Of the entries below, return only those lines from the line with "blue donut: 9 -> 8" to the line with "turquoise shoe: 4 -> 7", exactly, both included.

Scene difference descriptions:
——————
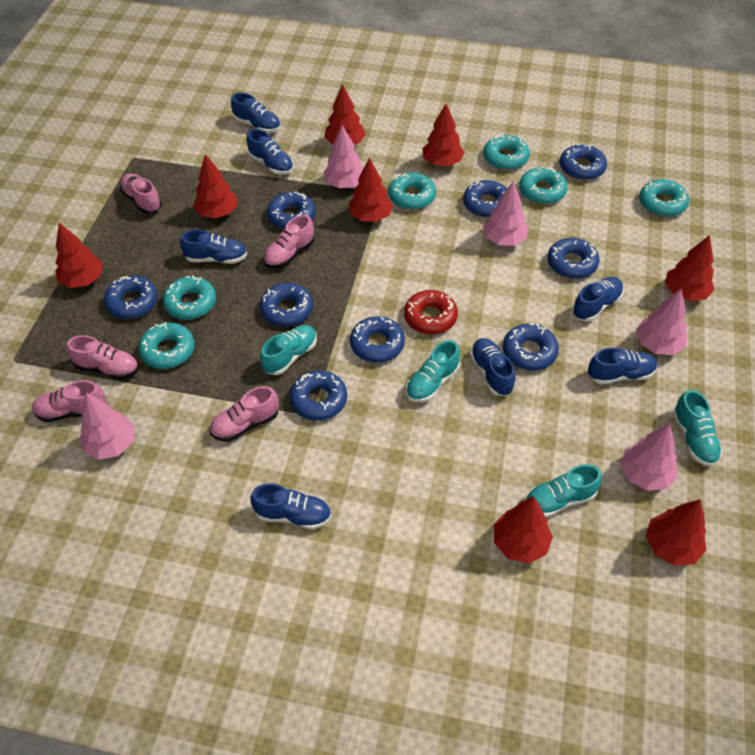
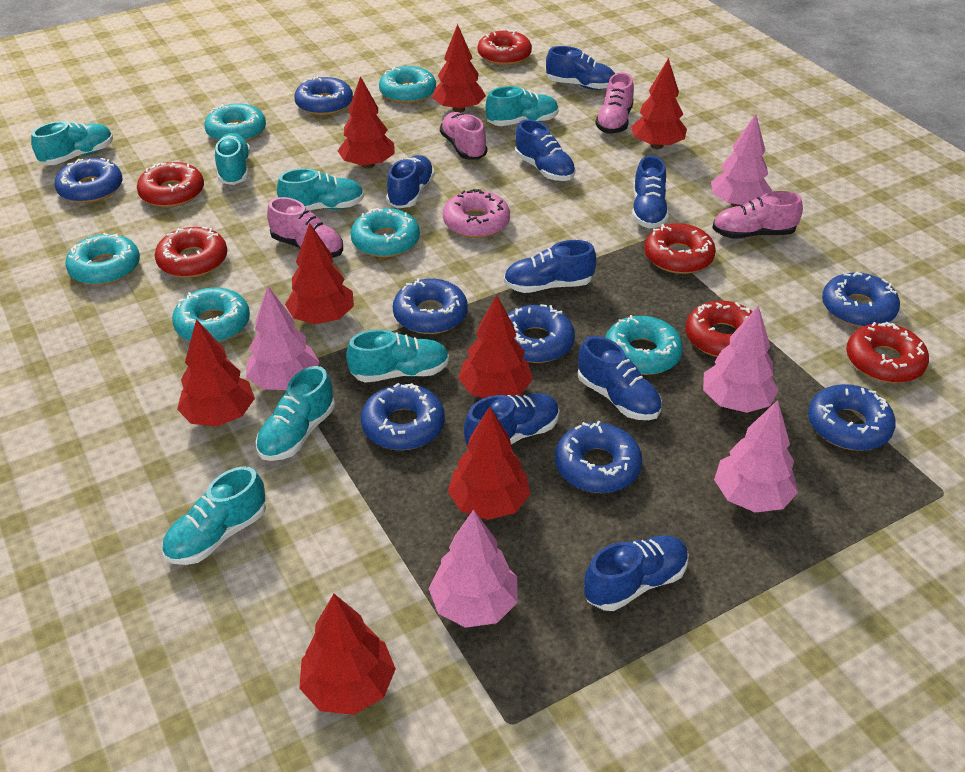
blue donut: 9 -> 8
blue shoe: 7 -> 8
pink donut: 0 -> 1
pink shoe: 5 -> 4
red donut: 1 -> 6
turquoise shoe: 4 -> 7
——————
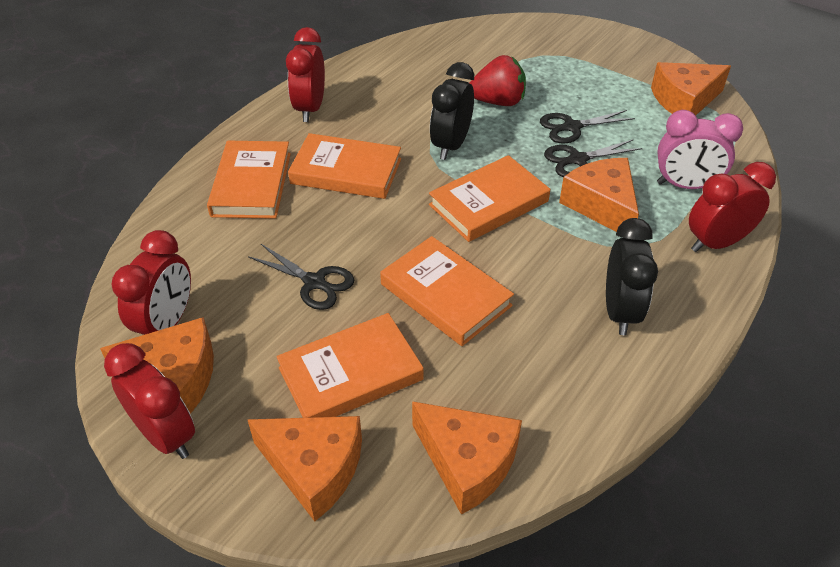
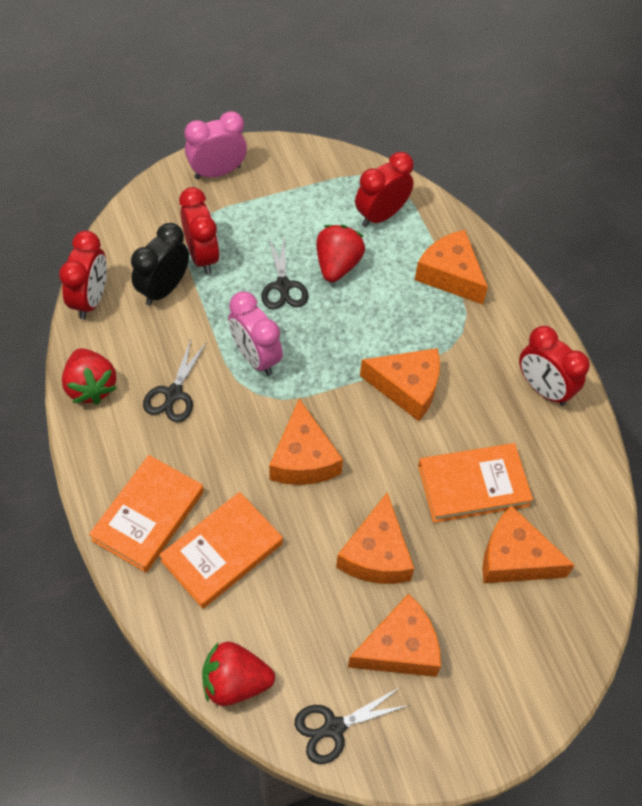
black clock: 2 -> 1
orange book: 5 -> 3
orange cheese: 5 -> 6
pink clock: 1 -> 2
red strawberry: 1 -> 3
——————
**Reply**
blue donut: 9 -> 8
blue shoe: 7 -> 8
pink donut: 0 -> 1
pink shoe: 5 -> 4
red donut: 1 -> 6
turquoise shoe: 4 -> 7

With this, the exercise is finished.